Material for this task:
*** Begin section ***
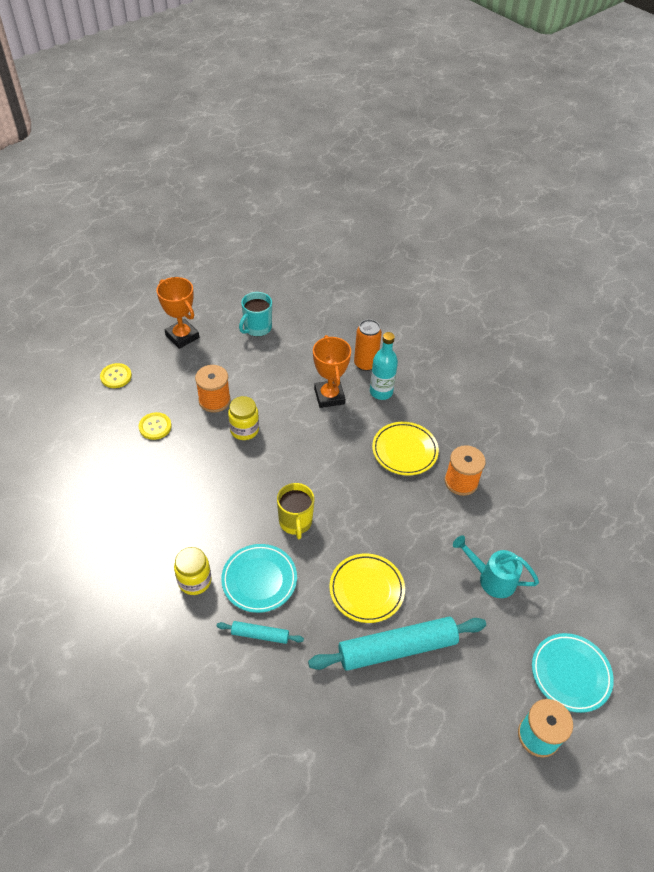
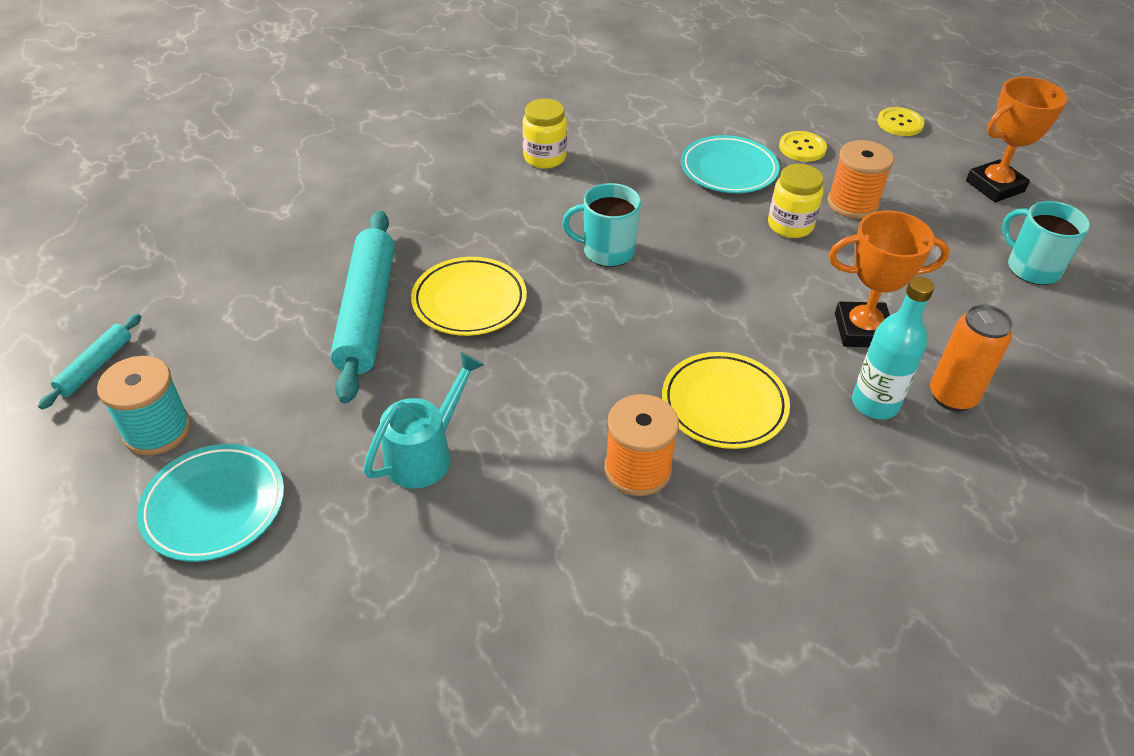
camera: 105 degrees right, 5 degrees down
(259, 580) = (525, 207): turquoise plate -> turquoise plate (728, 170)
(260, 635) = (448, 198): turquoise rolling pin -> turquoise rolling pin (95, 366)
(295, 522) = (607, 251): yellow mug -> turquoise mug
*** End section ***
*** Begin section ***
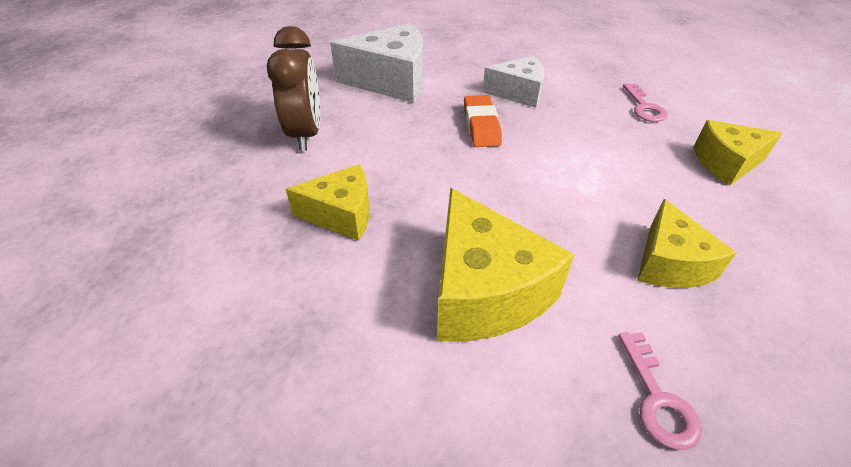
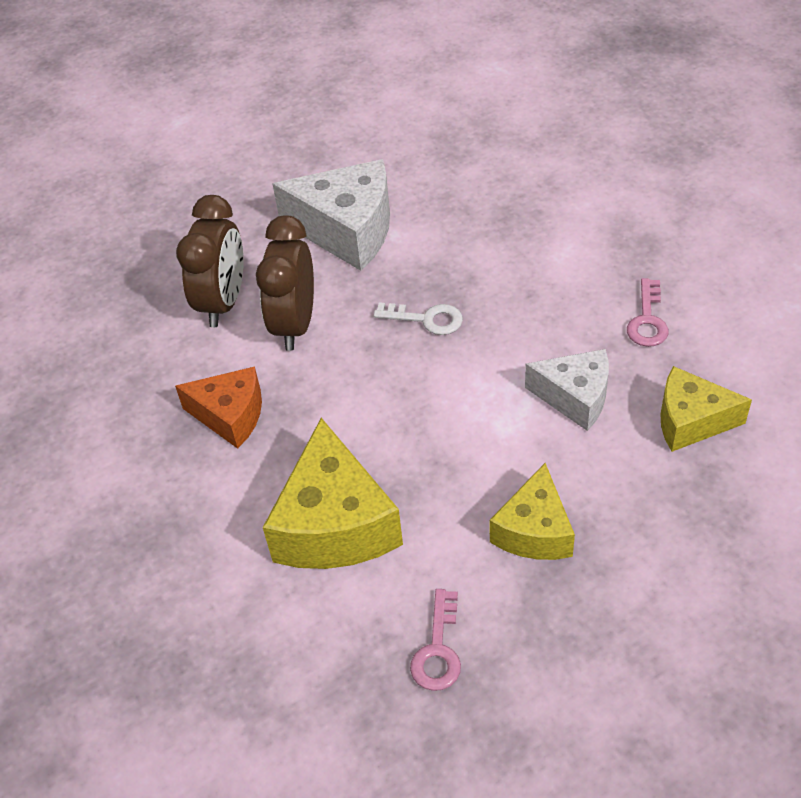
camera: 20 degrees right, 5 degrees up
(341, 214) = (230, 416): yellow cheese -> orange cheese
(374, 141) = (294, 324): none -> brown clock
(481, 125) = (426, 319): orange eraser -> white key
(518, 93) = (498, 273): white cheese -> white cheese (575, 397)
*** End section ***
Assignment:
Using the listing above, return word for word each line from the one that has "camera: 20 degrees right, 5 degrees up" through the one that has "(518, 93) = (498, 273): white", and no line outside that range.

Result for this task:
camera: 20 degrees right, 5 degrees up
(341, 214) = (230, 416): yellow cheese -> orange cheese
(374, 141) = (294, 324): none -> brown clock
(481, 125) = (426, 319): orange eraser -> white key
(518, 93) = (498, 273): white cheese -> white cheese (575, 397)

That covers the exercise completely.